(Source data):
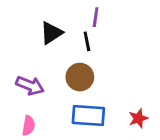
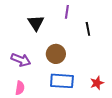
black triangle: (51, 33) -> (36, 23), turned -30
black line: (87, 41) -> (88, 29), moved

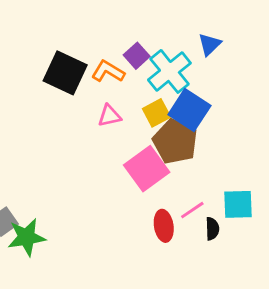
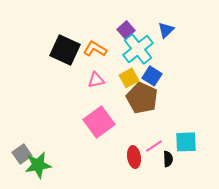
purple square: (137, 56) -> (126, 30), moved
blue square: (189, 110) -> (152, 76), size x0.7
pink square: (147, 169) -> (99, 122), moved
...
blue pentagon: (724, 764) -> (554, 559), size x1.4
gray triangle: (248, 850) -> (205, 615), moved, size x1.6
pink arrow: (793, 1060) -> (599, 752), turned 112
---
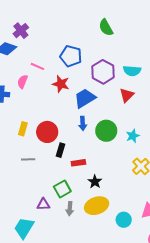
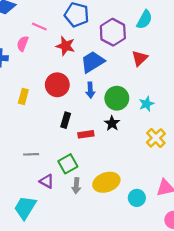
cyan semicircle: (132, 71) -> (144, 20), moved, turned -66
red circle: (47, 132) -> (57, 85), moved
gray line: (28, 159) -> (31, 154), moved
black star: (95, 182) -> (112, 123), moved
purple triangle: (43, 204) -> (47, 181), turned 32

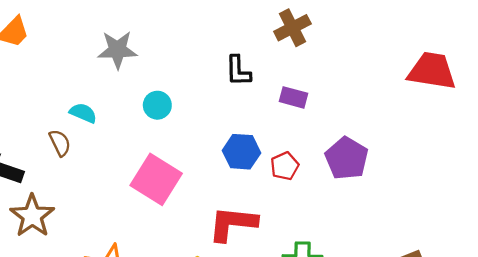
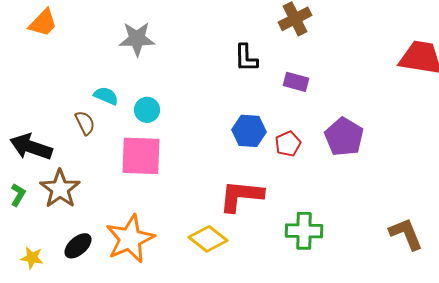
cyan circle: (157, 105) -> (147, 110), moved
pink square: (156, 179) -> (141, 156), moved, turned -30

(Directions): Range to copy from the listing above: the line with "black triangle: (51, 33)" through the line with "pink square: (147, 169) -> (99, 122), moved". Transcribe it exactly and skip the pictures.

(Written solution):
black triangle: (51, 33) -> (36, 23), turned -30
black line: (87, 41) -> (88, 29), moved

purple square: (137, 56) -> (126, 30), moved
blue square: (189, 110) -> (152, 76), size x0.7
pink square: (147, 169) -> (99, 122), moved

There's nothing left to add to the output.